Before-and-after object lists
/---
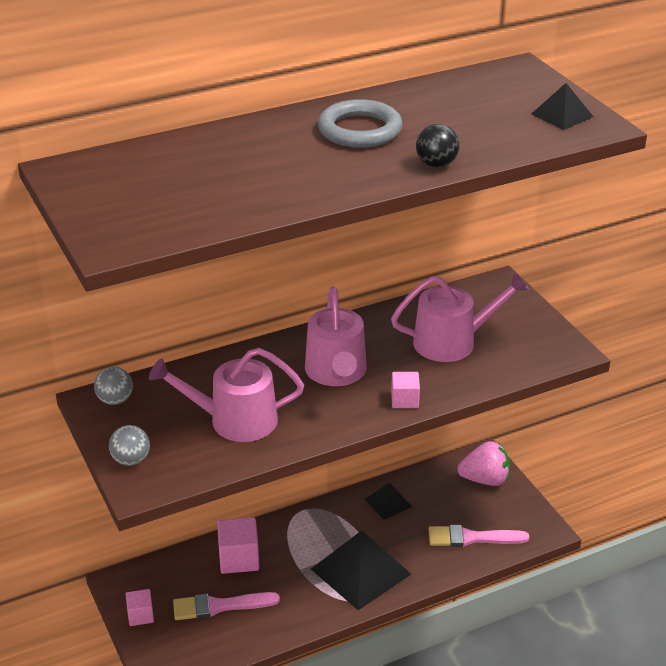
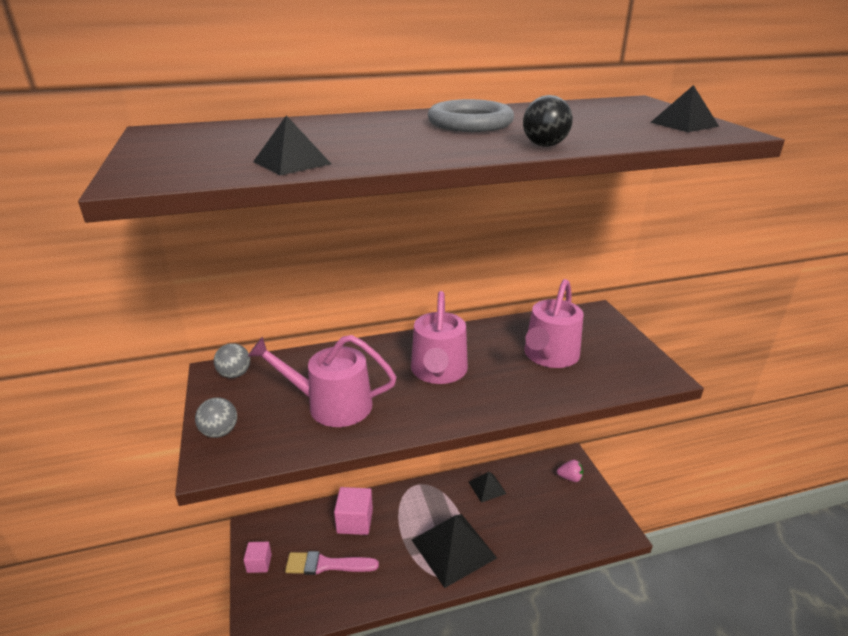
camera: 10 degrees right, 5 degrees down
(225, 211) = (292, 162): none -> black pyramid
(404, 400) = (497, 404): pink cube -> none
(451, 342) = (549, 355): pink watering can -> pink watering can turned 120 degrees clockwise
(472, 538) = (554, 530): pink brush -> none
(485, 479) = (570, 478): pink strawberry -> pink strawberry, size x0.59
\---
Task brief: Set down word for word the lines from the opening of the entries above through the line that contains "(472, 538) = (554, 530): pink brush -> none", and omit every picture.

The answer:
camera: 10 degrees right, 5 degrees down
(225, 211) = (292, 162): none -> black pyramid
(404, 400) = (497, 404): pink cube -> none
(451, 342) = (549, 355): pink watering can -> pink watering can turned 120 degrees clockwise
(472, 538) = (554, 530): pink brush -> none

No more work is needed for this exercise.